## What needs to be done
Below are some records; copy them word for word and drop the pictures.

## Supplied records
· · · · ·

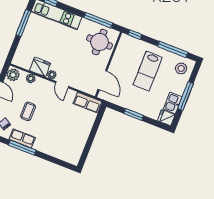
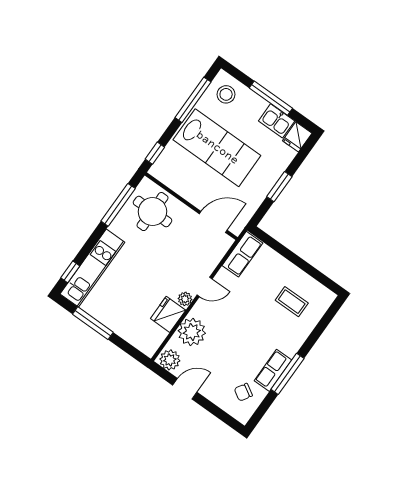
lab bench: (148, 71) -> (217, 148), width x1.36, depth x1.39
plant: (31, 79) -> (192, 332), width x1.88, depth x1.88
coffee table: (28, 111) -> (292, 302), moved

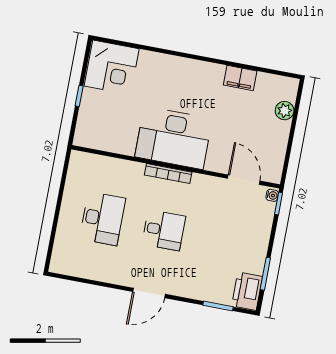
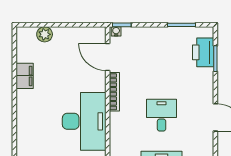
bookcase: (168, 174) -> (114, 92), moved
door: (244, 180) -> (108, 57), hinge flipped
printer: (247, 291) -> (203, 52), moved, turned 90

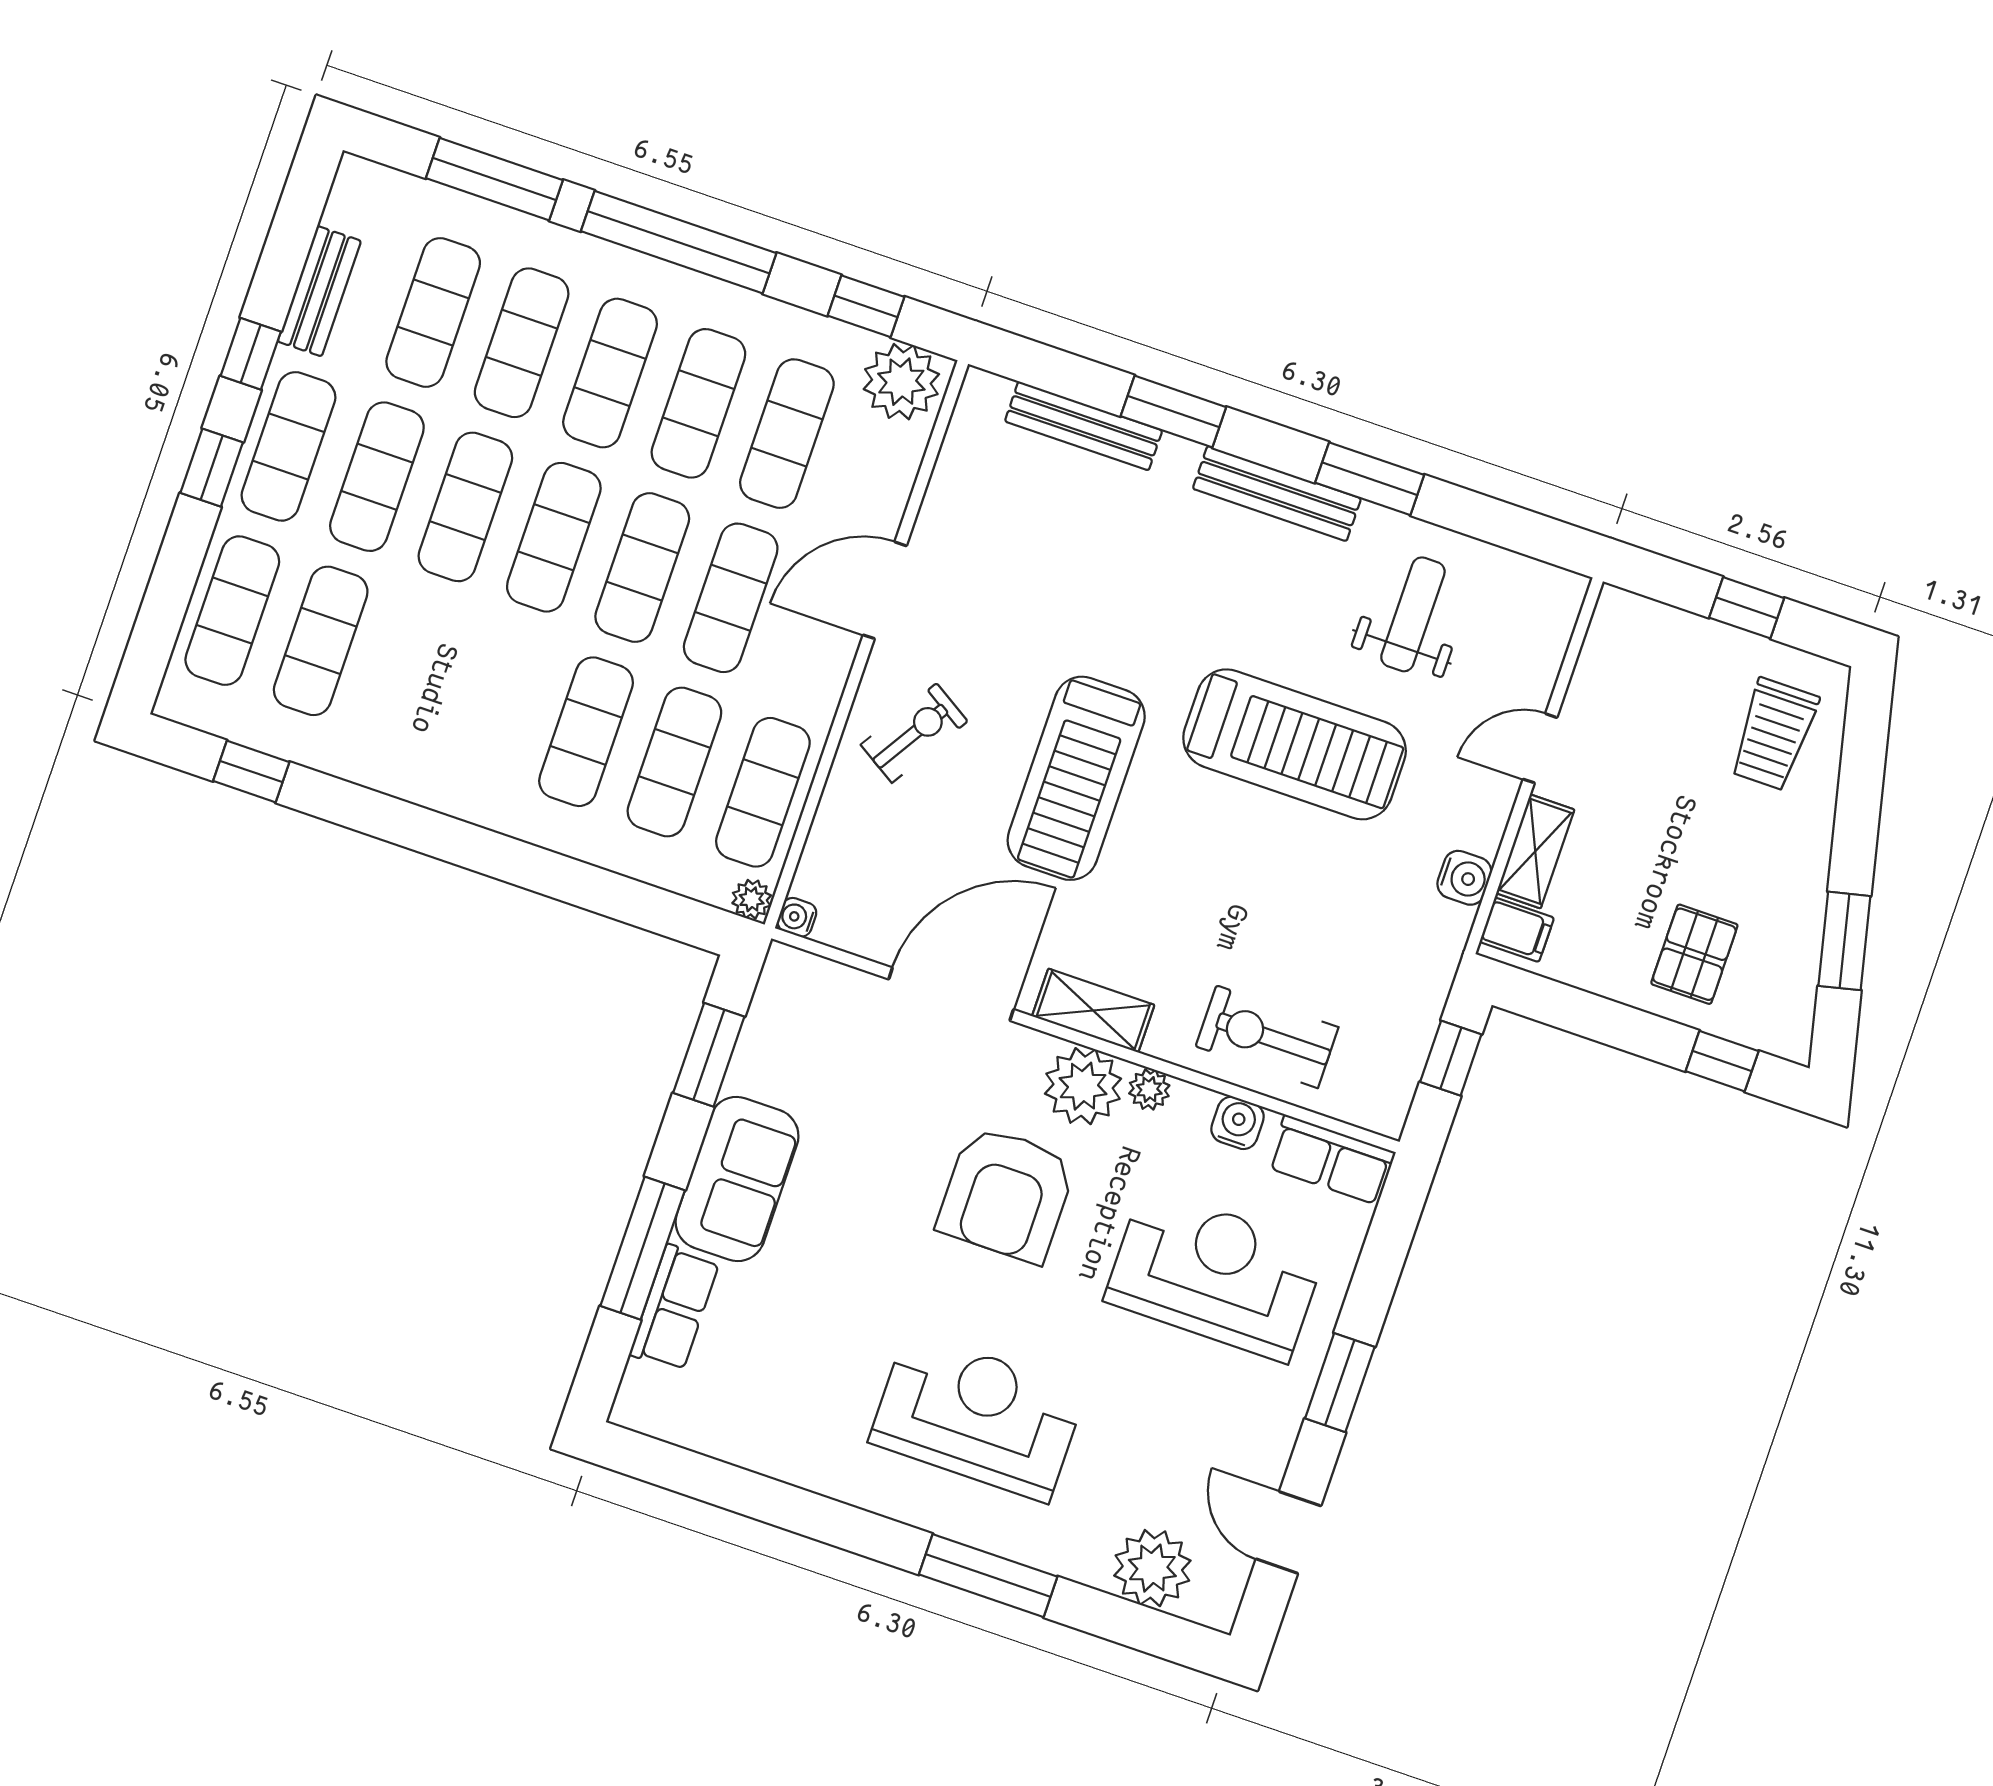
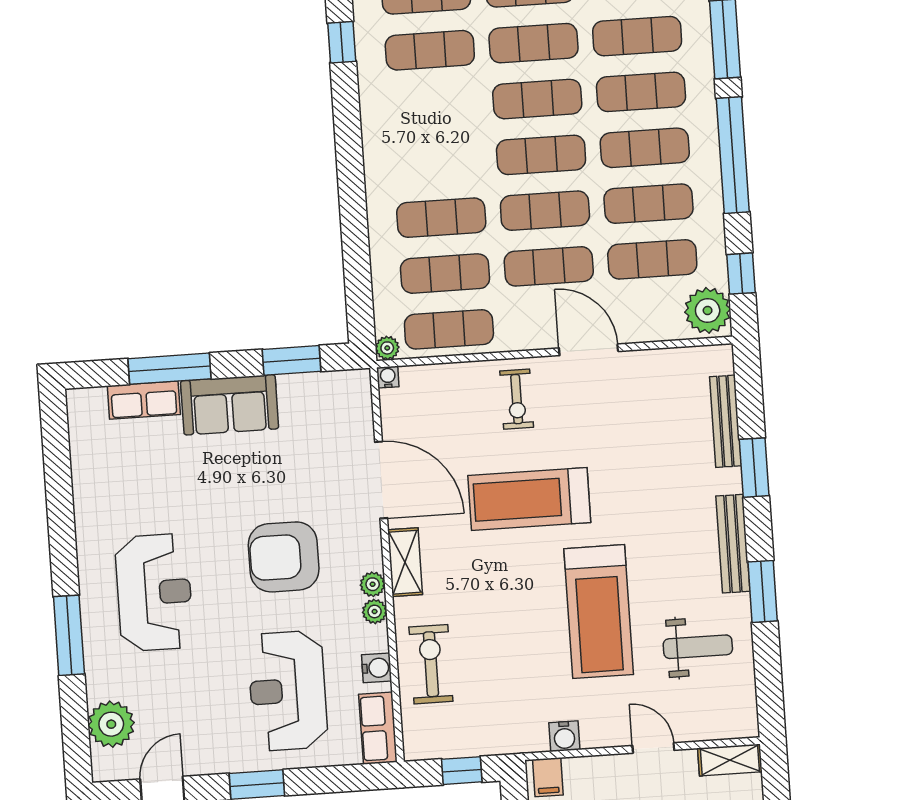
exercise bike: (914, 733) -> (517, 399), turned 58
shelving: (1535, 851) -> (730, 760), moved
plant: (1083, 1086) -> (373, 584), width x0.53, depth x0.53
reception desk: (1215, 1275) -> (288, 691), turned 180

· · · · ·

## Problem solution
lab bench: (148, 71) -> (217, 148), width x1.36, depth x1.39
plant: (31, 79) -> (192, 332), width x1.88, depth x1.88
coffee table: (28, 111) -> (292, 302), moved

bookcase: (168, 174) -> (114, 92), moved
door: (244, 180) -> (108, 57), hinge flipped
printer: (247, 291) -> (203, 52), moved, turned 90

exercise bike: (914, 733) -> (517, 399), turned 58
shelving: (1535, 851) -> (730, 760), moved
plant: (1083, 1086) -> (373, 584), width x0.53, depth x0.53
reception desk: (1215, 1275) -> (288, 691), turned 180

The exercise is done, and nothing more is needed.